_DESCRIPTION OF THE TASK_
Using the material below, print the line that contains "(125, 184) = (221, 390): black", the line that contains "(522, 426) = (869, 297): brown", and every line in between, exactly and nothing else.

_DATA RECORDS_
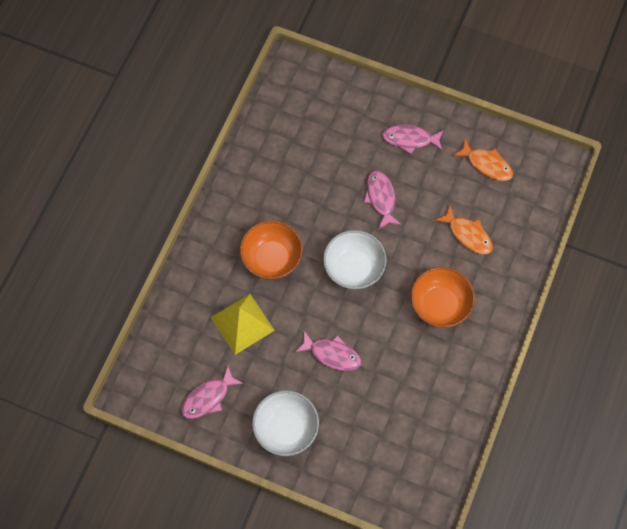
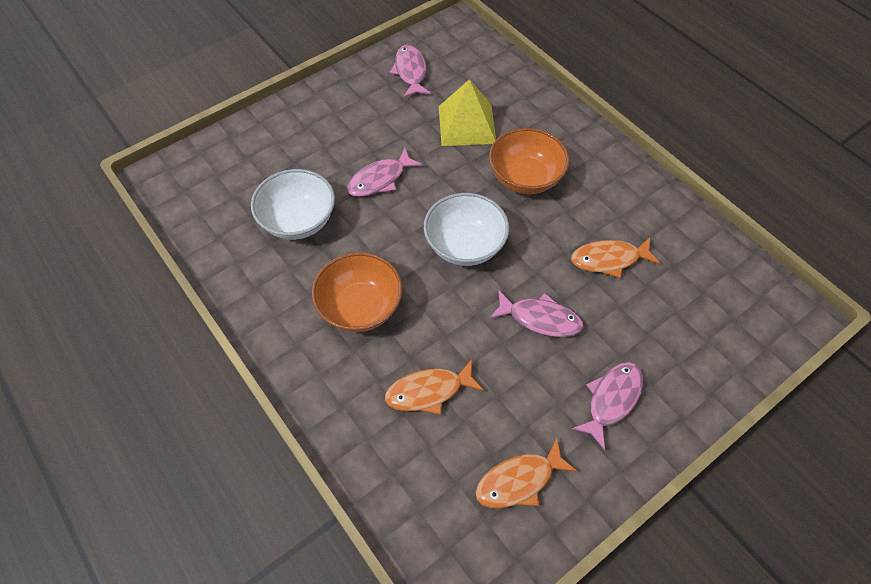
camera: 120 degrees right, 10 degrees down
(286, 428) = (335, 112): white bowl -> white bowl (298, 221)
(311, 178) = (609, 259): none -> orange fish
...
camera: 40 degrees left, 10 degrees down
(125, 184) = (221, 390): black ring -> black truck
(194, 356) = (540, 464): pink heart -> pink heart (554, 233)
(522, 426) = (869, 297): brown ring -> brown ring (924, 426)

_ANSWER BOX_
(125, 184) = (221, 390): black ring -> black truck
(194, 356) = (540, 464): pink heart -> pink heart (554, 233)
(522, 426) = (869, 297): brown ring -> brown ring (924, 426)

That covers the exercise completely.